WORK ORDER:
Copy every line that holds the string "grün" from the data below.

____ DATASET ENTRIES

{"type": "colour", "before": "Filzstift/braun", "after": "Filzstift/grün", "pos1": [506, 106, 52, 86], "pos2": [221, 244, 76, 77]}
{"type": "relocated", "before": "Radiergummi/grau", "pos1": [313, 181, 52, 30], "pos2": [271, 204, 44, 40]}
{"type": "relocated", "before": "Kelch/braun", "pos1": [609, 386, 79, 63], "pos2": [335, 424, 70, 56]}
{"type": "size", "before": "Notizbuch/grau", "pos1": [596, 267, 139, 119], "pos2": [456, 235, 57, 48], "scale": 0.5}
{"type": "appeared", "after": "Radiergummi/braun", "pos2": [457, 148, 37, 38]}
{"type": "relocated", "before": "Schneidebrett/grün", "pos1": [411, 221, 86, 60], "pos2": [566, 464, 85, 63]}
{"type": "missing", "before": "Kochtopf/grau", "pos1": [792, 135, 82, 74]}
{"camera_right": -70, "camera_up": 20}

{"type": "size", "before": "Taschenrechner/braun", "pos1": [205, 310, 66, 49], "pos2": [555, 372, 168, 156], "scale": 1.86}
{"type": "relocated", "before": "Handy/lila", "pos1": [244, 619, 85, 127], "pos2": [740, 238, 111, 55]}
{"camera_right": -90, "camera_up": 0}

________
____ DATASET ENTRIES

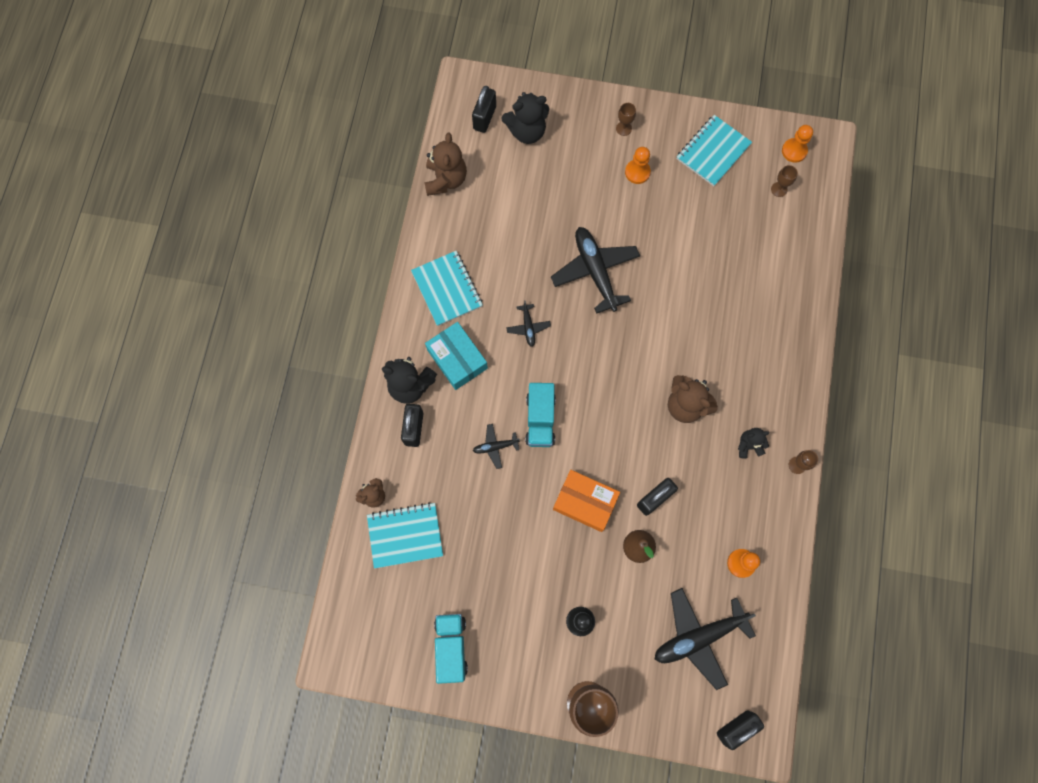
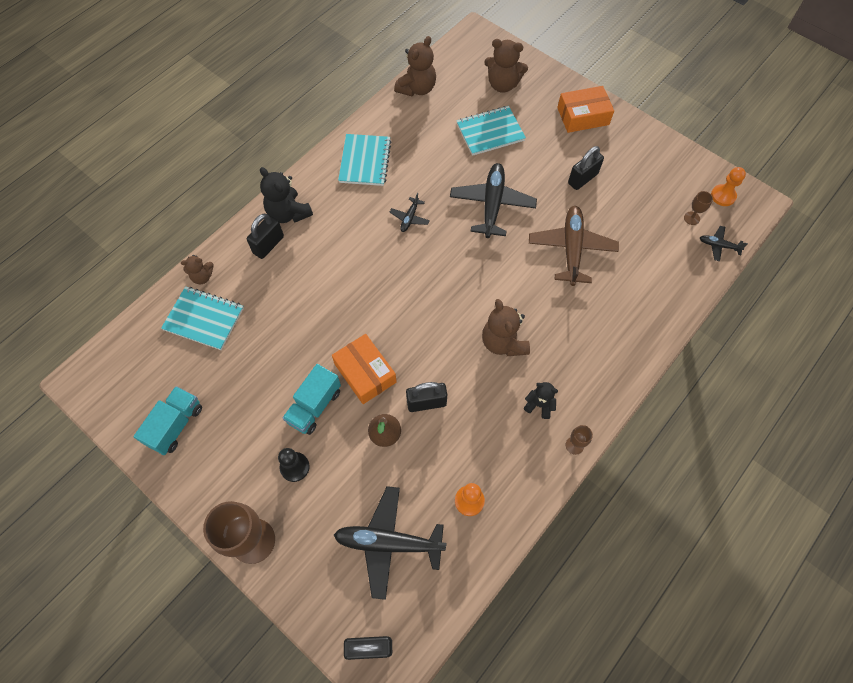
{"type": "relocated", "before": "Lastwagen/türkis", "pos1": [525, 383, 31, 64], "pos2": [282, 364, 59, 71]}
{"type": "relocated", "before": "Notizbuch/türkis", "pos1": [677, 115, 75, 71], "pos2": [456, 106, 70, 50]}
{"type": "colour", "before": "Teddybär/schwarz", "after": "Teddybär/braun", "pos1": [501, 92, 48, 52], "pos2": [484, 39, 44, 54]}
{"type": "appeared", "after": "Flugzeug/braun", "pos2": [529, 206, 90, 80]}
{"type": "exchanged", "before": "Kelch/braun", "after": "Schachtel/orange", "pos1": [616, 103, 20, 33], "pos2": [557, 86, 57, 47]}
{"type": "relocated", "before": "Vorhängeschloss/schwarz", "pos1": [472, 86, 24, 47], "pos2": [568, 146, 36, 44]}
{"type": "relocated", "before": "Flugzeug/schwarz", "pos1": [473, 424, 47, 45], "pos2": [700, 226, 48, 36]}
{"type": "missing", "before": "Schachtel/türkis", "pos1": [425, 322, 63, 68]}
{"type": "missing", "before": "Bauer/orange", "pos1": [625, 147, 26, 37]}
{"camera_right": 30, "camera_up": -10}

________

YOUR RESPONSE:
{"type": "colour", "before": "Filzstift/braun", "after": "Filzstift/grün", "pos1": [506, 106, 52, 86], "pos2": [221, 244, 76, 77]}
{"type": "relocated", "before": "Schneidebrett/grün", "pos1": [411, 221, 86, 60], "pos2": [566, 464, 85, 63]}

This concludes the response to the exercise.